WHAT IS BEING ASKED → Up to and including the final line, please copy every line exactly, starting from the one that contains "(570, 357) = (586, 357): blue" in the material below.

RECORDS SHOWN →
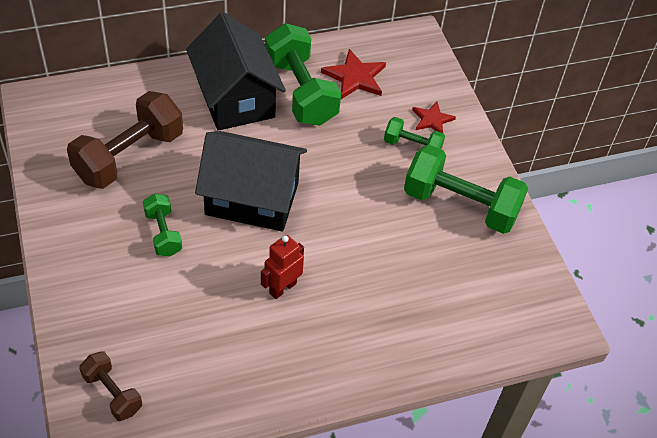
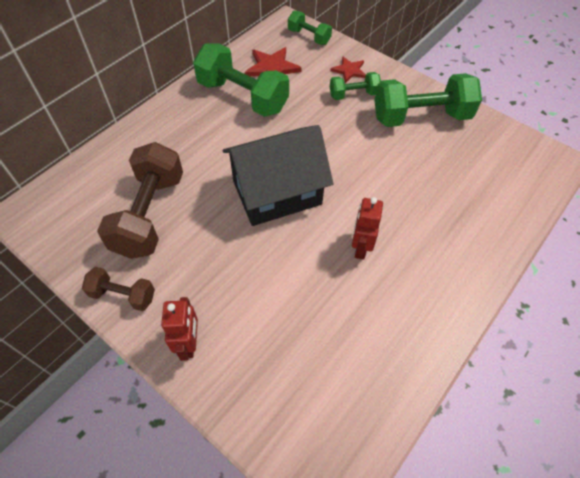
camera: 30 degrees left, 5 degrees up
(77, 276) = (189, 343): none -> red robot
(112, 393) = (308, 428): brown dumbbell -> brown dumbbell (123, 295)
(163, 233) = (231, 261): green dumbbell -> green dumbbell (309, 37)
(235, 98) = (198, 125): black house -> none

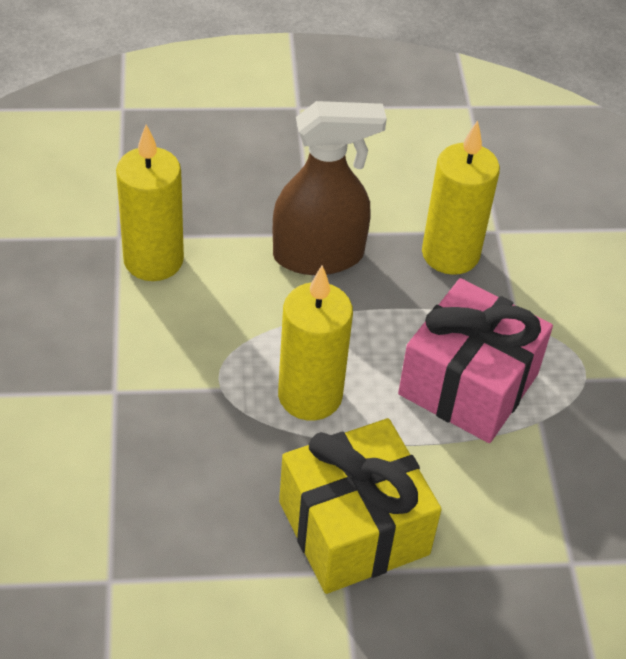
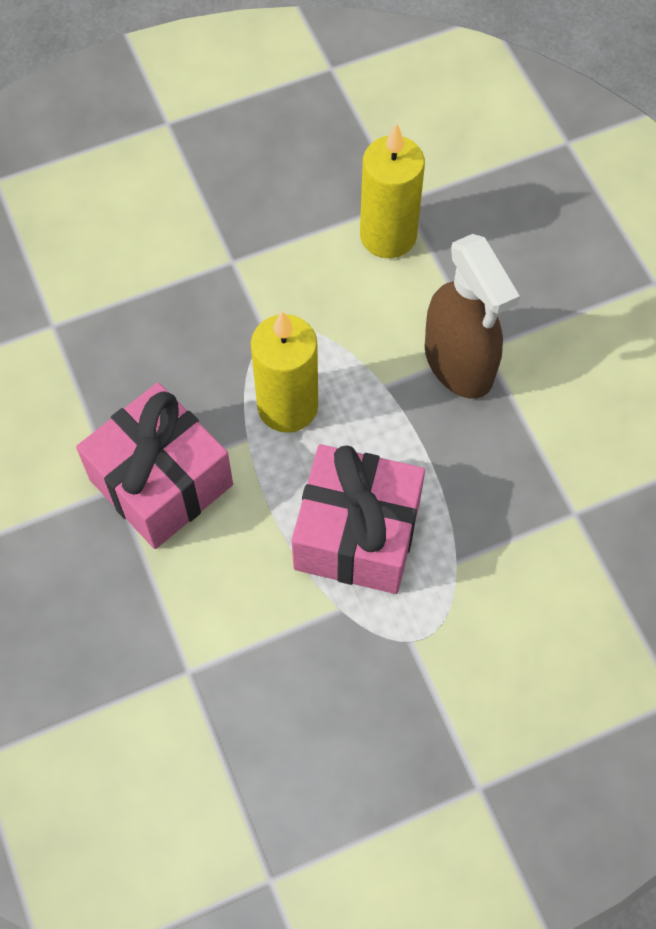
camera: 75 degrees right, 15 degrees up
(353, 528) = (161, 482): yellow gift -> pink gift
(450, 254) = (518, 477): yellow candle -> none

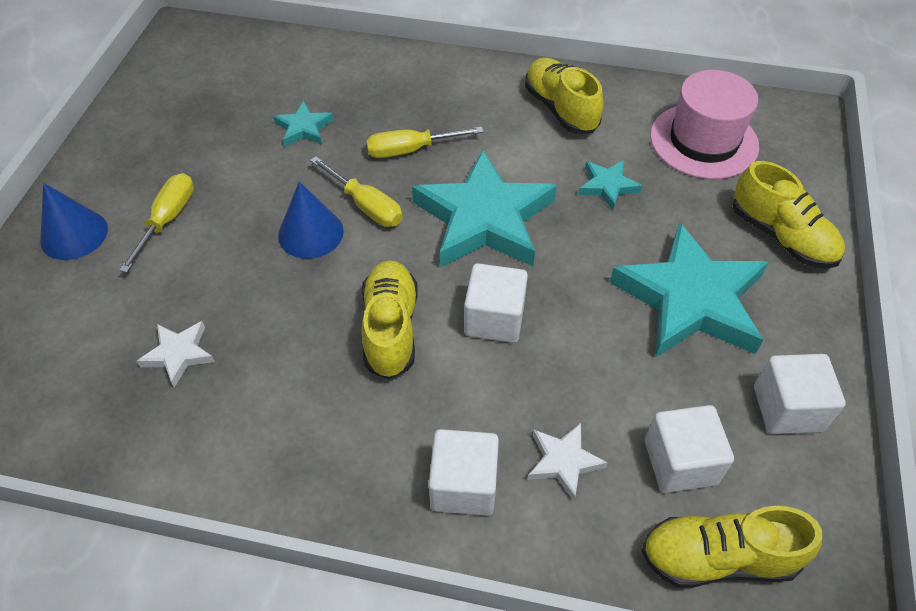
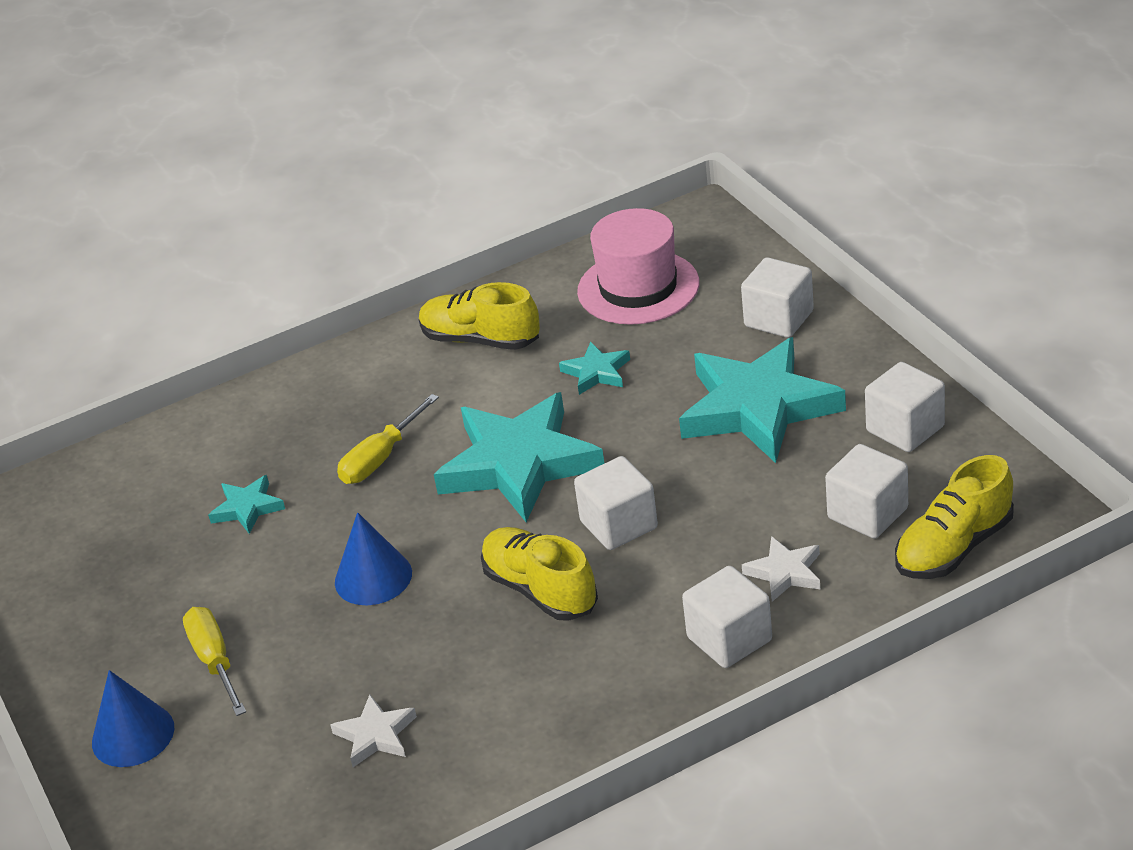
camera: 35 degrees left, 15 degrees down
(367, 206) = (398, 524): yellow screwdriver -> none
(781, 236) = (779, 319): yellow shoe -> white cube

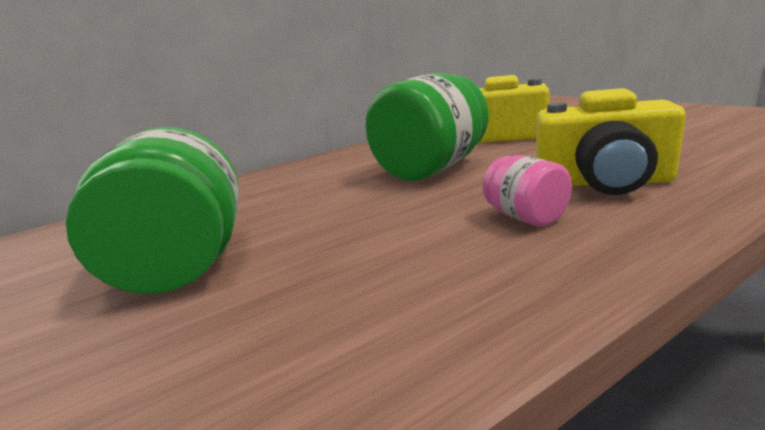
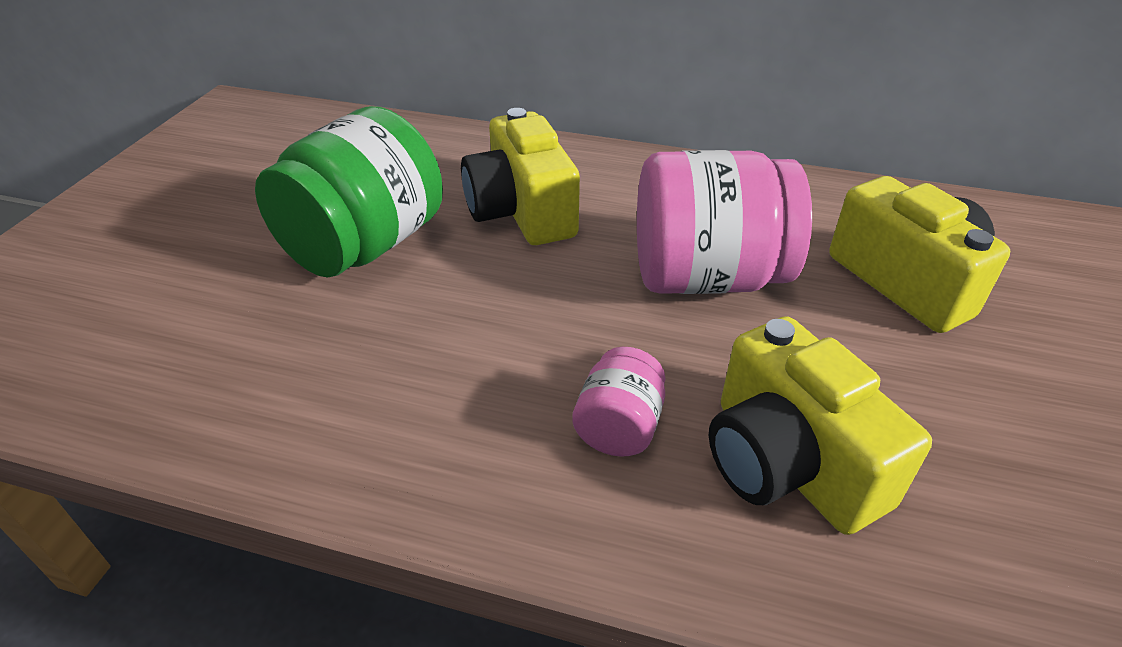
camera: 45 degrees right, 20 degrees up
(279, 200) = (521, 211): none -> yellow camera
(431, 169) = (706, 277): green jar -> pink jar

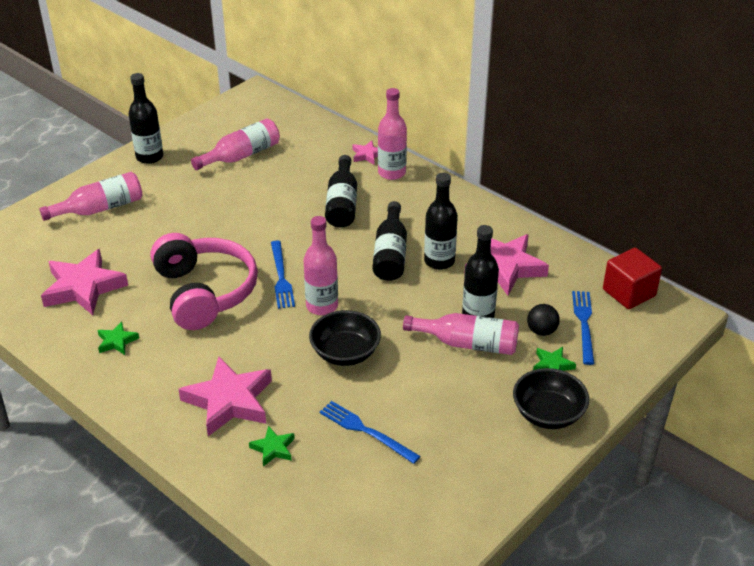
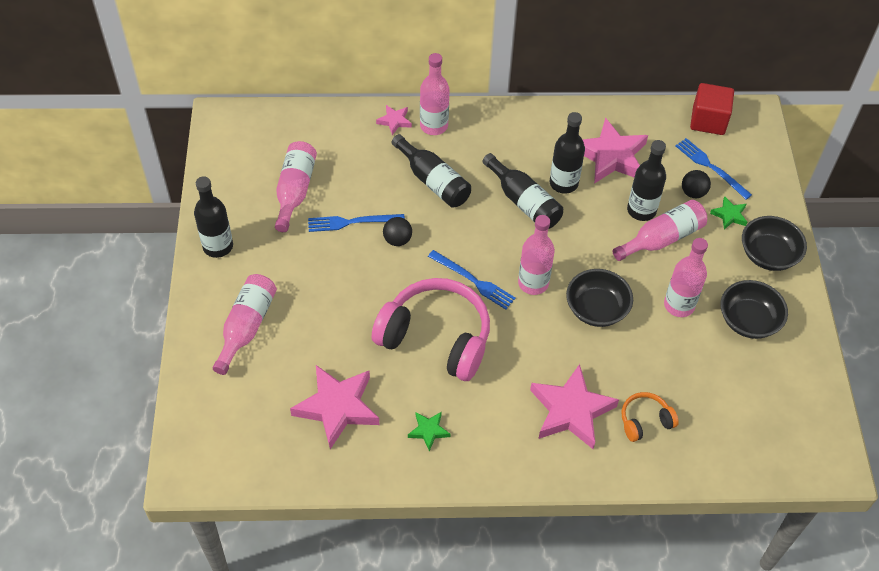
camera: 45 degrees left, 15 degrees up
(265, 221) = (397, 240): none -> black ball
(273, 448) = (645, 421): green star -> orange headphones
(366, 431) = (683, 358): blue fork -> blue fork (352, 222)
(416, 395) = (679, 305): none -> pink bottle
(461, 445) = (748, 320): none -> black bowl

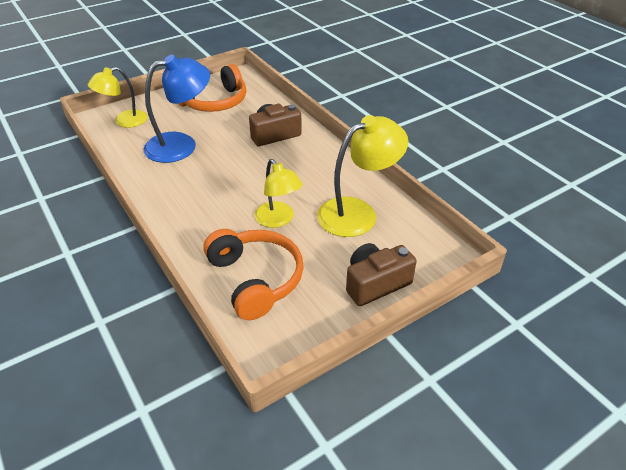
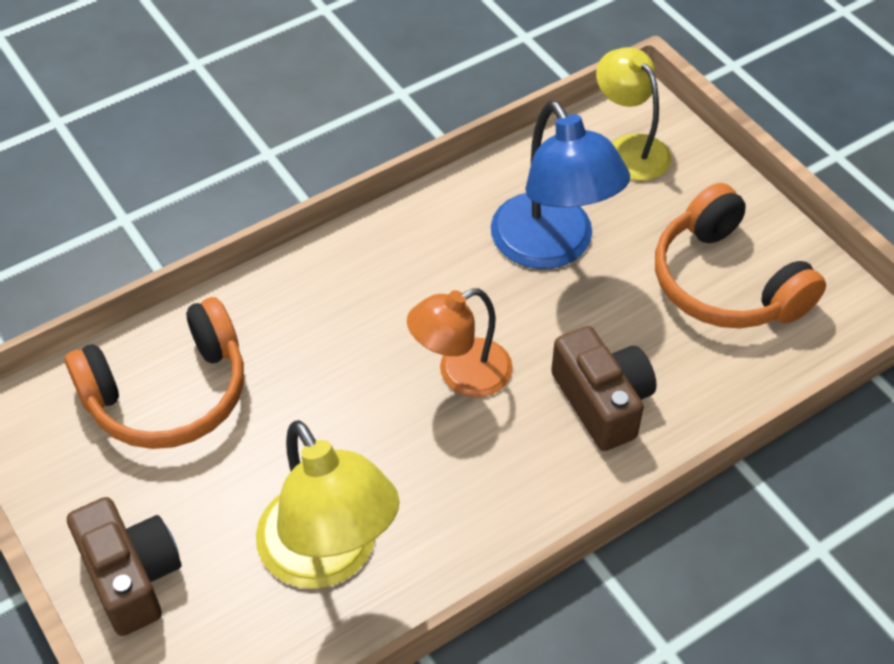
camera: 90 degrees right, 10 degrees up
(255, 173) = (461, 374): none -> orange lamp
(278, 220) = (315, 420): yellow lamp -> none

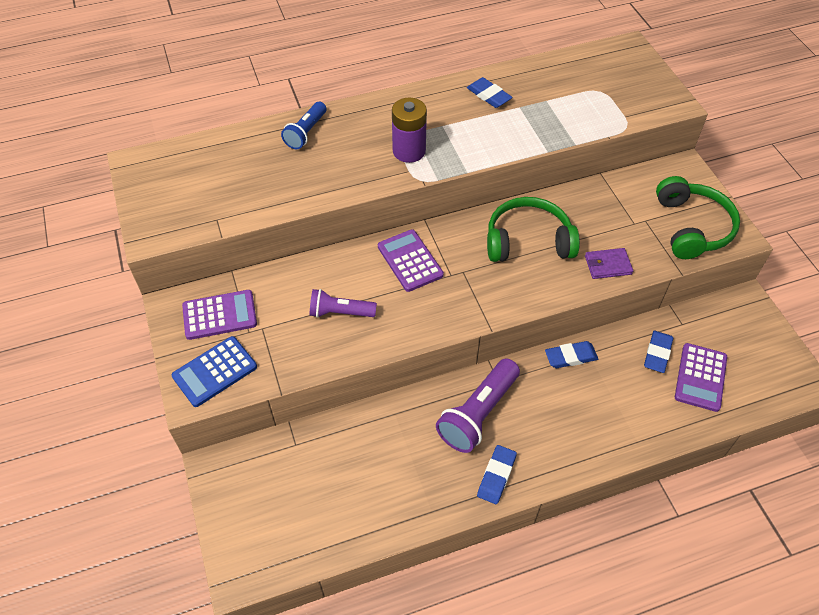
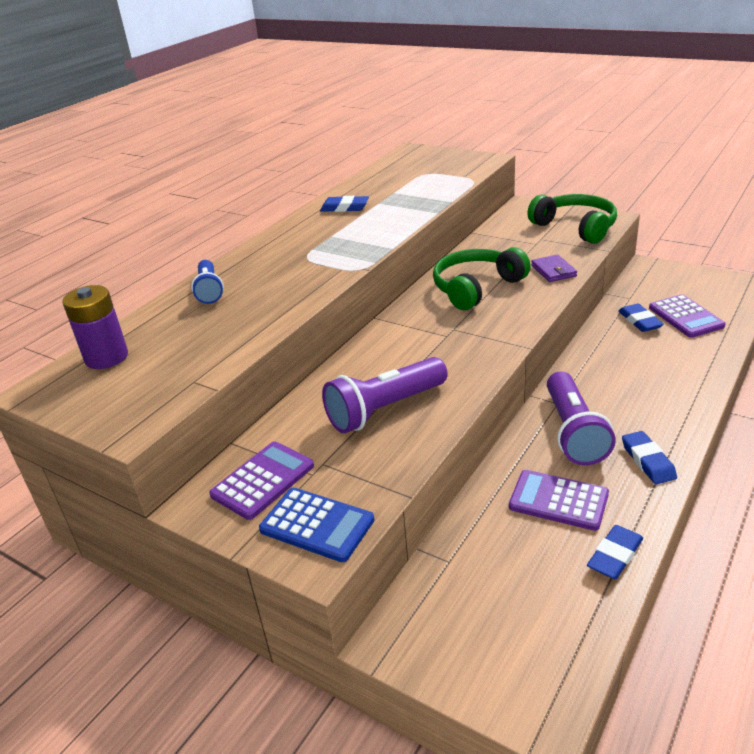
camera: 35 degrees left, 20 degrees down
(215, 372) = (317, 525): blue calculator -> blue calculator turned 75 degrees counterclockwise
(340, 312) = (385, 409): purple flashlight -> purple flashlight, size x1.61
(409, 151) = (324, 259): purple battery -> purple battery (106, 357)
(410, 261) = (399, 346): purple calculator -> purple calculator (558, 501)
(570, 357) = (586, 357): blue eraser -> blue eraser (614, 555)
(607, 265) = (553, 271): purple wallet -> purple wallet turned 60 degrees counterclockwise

SOLUTION →
(570, 357) = (586, 357): blue eraser -> blue eraser (614, 555)
(607, 265) = (553, 271): purple wallet -> purple wallet turned 60 degrees counterclockwise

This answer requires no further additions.